[RAW DATA]

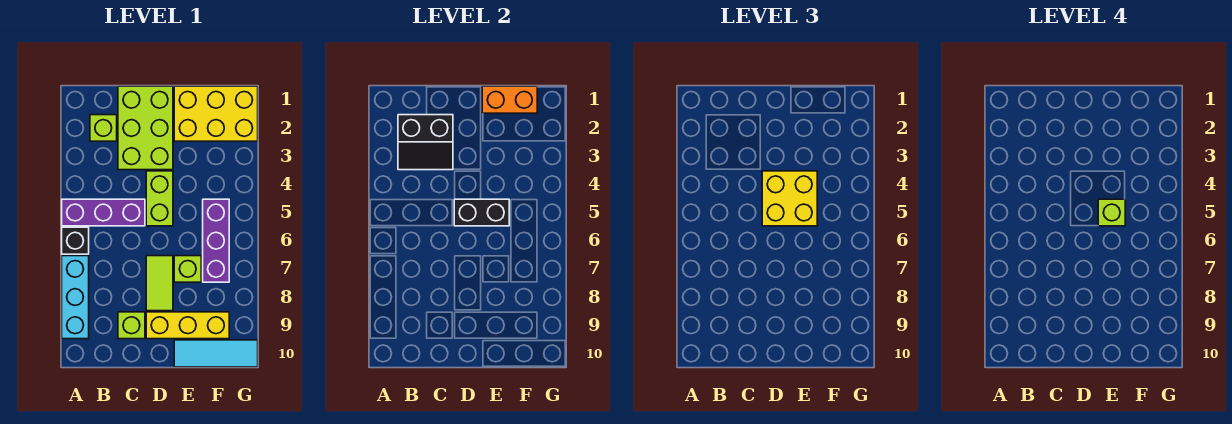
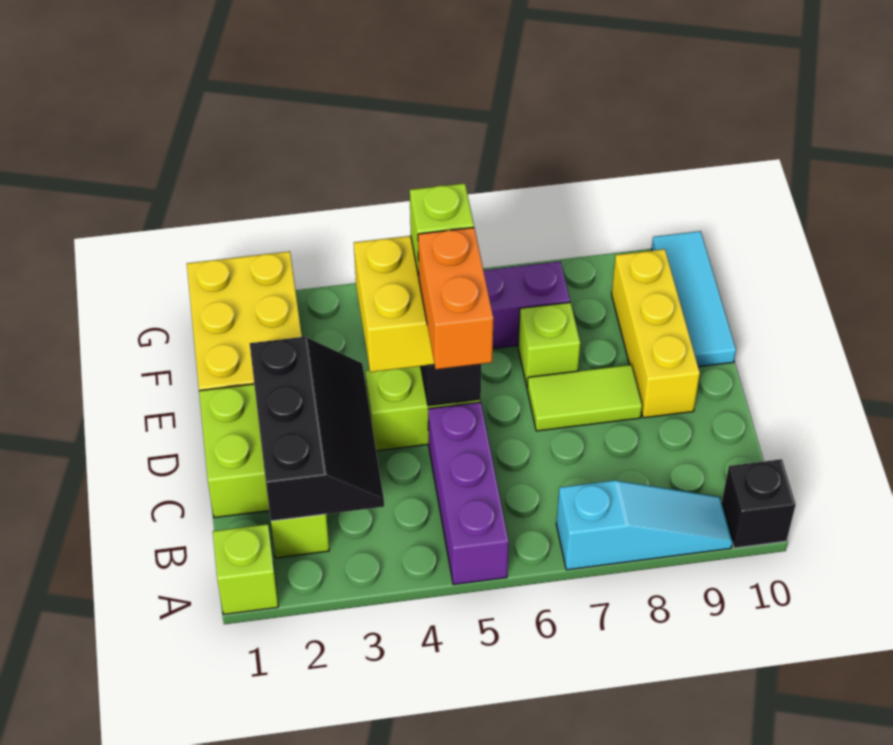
black brick A6 level 1 -> black brick A10 level 1
cyan brick A7:A9 level 1 -> cyan slope A7:A9 level 1 top 7
black slope B2:C3 level 2 top 2 -> black slope B2:D3 level 2 top 2
lime brick C9 level 1 -> lime brick A1 level 1
orange brick E1:F1 level 2 -> orange brick C5:D5 level 4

[/RAW DATA]

- **DIRECTIONS**
Each line above that includes the word "black" is to be copied.

- **RESPONSE TO THIS TASK**
black brick A6 level 1 -> black brick A10 level 1
black slope B2:C3 level 2 top 2 -> black slope B2:D3 level 2 top 2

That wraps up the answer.